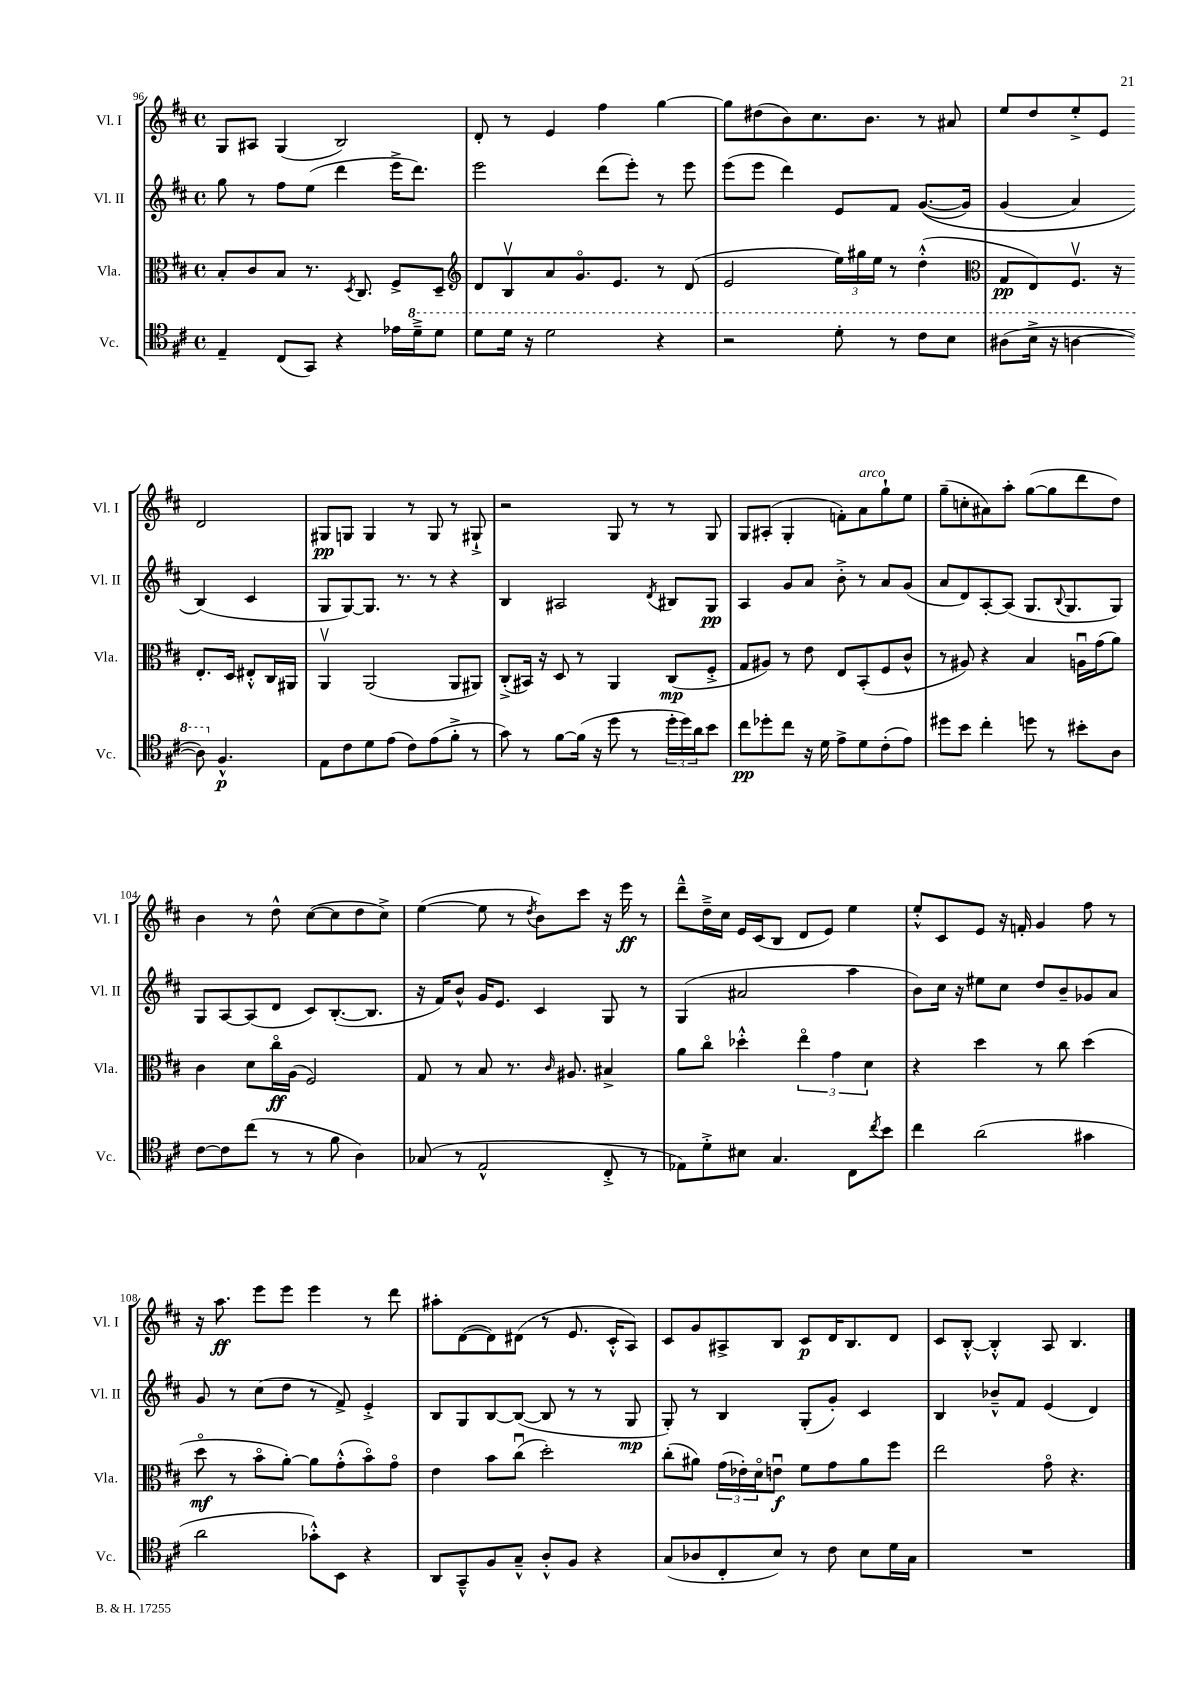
<<
\new StaffGroup <<
\new Staff = "s0" \with { instrumentName = "Vl. I" shortInstrumentName = "Vl. I" } {
    \clef treble \key d \major \defaultTimeSignature \time 4/4
    g8 ais8 g4( b2) |
    d'8-. r8 e'4 fis''4 g''4~ |
    g''8 dis''8( b'8) cis''8. b'8. r8 ais'8 |
    e''8 d''8 e''8-.-> e'8 d'2 |
    gis8\pp g8 g4 r8 g8 r8 gis8-!-> |
    r2 g8 r8 r8 g8 |
    g8 ais8-.( g4-. f'8-.) a'8^\markup { \italic "arco" } g''8-! e''8 |
    g''8--( c''8-. ais'8) a''8-. g''8~( g''8 d'''8 d''8) |
    b'4 r8 d''8-^ cis''8~( cis''8 d''8 cis''8->) |
    e''4~( e''8 r8 \acciaccatura { d''8 } b'8) cis'''8 r16 e'''16\ff r8 |
    d'''8---^ d''16---> cis''16 e'16 cis'16( b8 d'8 e'8) e''4 |
    e''8-.-^ cis'8 e'8 r16 f'16-. g'4 fis''8 r8 |
    r16 a''8.\ff e'''8 e'''8 e'''4 r8 d'''8 |
    ais''8-. d'8~( d'8) dis'8( r8 e'8. cis'16-.-^ a8) |
    cis'8 g'8 ais8-> b8 cis'8\p d'16 b8. d'8 |
    cis'8 b8~-.-^ b4-.-^ a8 b4. \bar "|." |
}
\new Staff = "s1" \with { instrumentName = "Vl. II" shortInstrumentName = "Vl. II" } {
    \clef treble \key d \major \defaultTimeSignature \time 4/4
    g''8 r8 fis''8 e''8( d'''4 e'''16-> d'''8.) |
    e'''2 d'''8( e'''8-.) r8 e'''8 |
    e'''8( e'''8 d'''4) e'8 fis'8 g'8.~(\( g'16) |
    g'4( a'4) b4(\) cis'4 |
    g8 g8~) g8. r8. r8 r4 |
    b4 ais2 \acciaccatura { d'8 } bis8 g8\pp |
    a4 g'8 a'8 b'8-.-> r8 a'8 g'8( |
    a'8 d'8) a8~-. a8( g8. \appoggiatura { b8 } g8. g8) |
    g8 a8~ a8( d'8 cis'8) b8.~-.( b8. |
    r16 fis'16) b'8-^ g'16 e'8. cis'4 g8 r8 |
    g4( ais'2 a''4 |
    b'8) cis''16 r16 eis''8 cis''8 d''8 b'8-- ges'8 a'8 |
    g'8 r8 cis''8( d''8 r8 fis'8->) e'4-.-> |
    b8 g8 b8~ b8~( b8 r8 r8 g8\mp |
    g8-.) r8 b4 g8-.( g'8-.) cis'4 |
    b4 bes'8---^ fis'8 e'4( d'4) \bar "|." |
}
\new Staff = "s2" \with { instrumentName = "Vla." shortInstrumentName = "Vla." } {
    \clef alto \key d \major \defaultTimeSignature \time 4/4
    b8-. cis'8 b8 r8. \acciaccatura { d8 } cis8. fis8-> d8-- |
    \clef treble d'8 b8\upbow a'8 g'8.\flageolet e'8. r8 d'8( |
    e'2 \tuplet 3/2 { e''16) gis''16 e''16 } r8 d''4-.-^( |
    \clef alto g8\pp e8) fis8.\upbow r16 e8.-. d16 eis8-.-^ cis16 ais,16 |
    a,4\upbow a,2( a,8 ais,8) |
    cis8-.->( bis,16) r16 d8 r8 a,4 cis8\mp( fis8-.-> |
    g8 ais8) r8 e'8 e8 b,8-.( fis8 cis'8-^ |
    r8 ais8) r4 b4 a16\downbow g'16( a'8) |
    cis'4 d'8 cis''16\flageolet\ff a16( fis2) |
    g8 r8 b8 r8. \grace { cis'16 } ais8. bis4-> |
    a'8 cis''8\flageolet des''4-.-^ \tuplet 3/2 { e''4\flageolet g'4 d'4 } |
    r4 d''4 r8 cis''8 d''4( |
    d''8\flageolet\mf r8 b'8\flageolet a'8~-.) a'8 g'8-.-^( b'8\flageolet) g'8\flageolet |
    e'4 b'8 cis''8\downbow( d''2-.) |
    cis''8-.( ais'8) \tuplet 3/2 { g'16( ees'16-.) d'16\flageolet } e'8\downbow\f fis'8 g'8 ais'8 fis''8 |
    e''2 g'8\flageolet r4. \bar "|." |
}
\new Staff = "s3" \with { instrumentName = "Vc." shortInstrumentName = "Vc." } {
    \clef tenor \key d \major \defaultTimeSignature \time 4/4
    e4-- cis8( g,8) r4 ees'16 \ottava #1 d''16---> d''8 |
    d''8 d''16 r16 d''2 r4 |
    r2 d''8-. r8 cis''8 b'8 |
    ais'8( b'16-> r16 a'4~ a'8) \ottava #0 fis4.-^\p |
    e8 cis'8 d'8 e'8( cis'8) e'8( fis'8-.-> r8 |
    g'8) r8 fis'8~ fis'16( r16 d''8 r8 \tuplet 3/2 { d''16-. d''16) a'16 } b'8 |
    cis''8\pp des''8-. cis''8 r16 d'16 e'8-> d'8 cis'8-.( e'8) |
    dis''8 b'8 cis''4-. d''8 r8 bis'8-. a8 |
    cis'8~ cis'8 cis''8( r8 r8 fis'8 a4) |
    ges8( r8 e2-^ cis8-.-> r8 |
    ees8) d'8-.-> bis8 g4. cis8 \acciaccatura { cis''8 } b'8 |
    cis''4 a'2( gis'4 |
    a'2 ges'8-.-^) b,8 r4 |
    a,8 g,8---^ fis8 g8---^ a8-.-^ fis8 r4 |
    g8( aes8 cis8-. b8) r8 cis'8 b8 d'16 g16 |
    R1 \bar "|." |
}
>>
>>
\layout { \context { \Score currentBarNumber = #96 } }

----------------

* Job
Set out every line from the start of the records through the line containing "b'4 r8 d''8-^", inclusive, as a JSON list of strings with one string per line. Skip blank lines and leave the pictures out.

* Final result
[
  "<<",
  "\\new StaffGroup <<",
  "\\new Staff = \"s0\" \\with { instrumentName = \"Vl. I\" shortInstrumentName = \"Vl. I\" } {",
  "    \\clef treble \\key d \\major \\defaultTimeSignature \\time 4/4",
  "    g8 ais8 g4( b2) |",
  "    d'8-. r8 e'4 fis''4 g''4~ |",
  "    g''8 dis''8( b'8) cis''8. b'8. r8 ais'8 |",
  "    e''8 d''8 e''8-.-> e'8 d'2 |",
  "    gis8\\pp g8 g4 r8 g8 r8 gis8-!-> |",
  "    r2 g8 r8 r8 g8 |",
  "    g8 ais8-.( g4-. f'8-.) a'8^\\markup { \\italic \"arco\" } g''8-! e''8 |",
  "    g''8--( c''8-. ais'8) a''8-. g''8~( g''8 d'''8 d''8) |",
  "    b'4 r8 d''8-^ cis''8~( cis''8 d''8 cis''8->) |"
]